Data excerpts.
---+---

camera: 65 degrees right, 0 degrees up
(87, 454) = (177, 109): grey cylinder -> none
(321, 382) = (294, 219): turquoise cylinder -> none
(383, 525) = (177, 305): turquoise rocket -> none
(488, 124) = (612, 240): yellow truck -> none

---+---

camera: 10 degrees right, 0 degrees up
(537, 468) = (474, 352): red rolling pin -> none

---+---

Task item.
Working from the records above, write out verbatim only the lines from the line containing "camera: 65 degrees right, 0 degrees up" through the line containing "(488, 124) = (612, 240): yellow truck -> none".

Written solution.
camera: 65 degrees right, 0 degrees up
(87, 454) = (177, 109): grey cylinder -> none
(321, 382) = (294, 219): turquoise cylinder -> none
(383, 525) = (177, 305): turquoise rocket -> none
(488, 124) = (612, 240): yellow truck -> none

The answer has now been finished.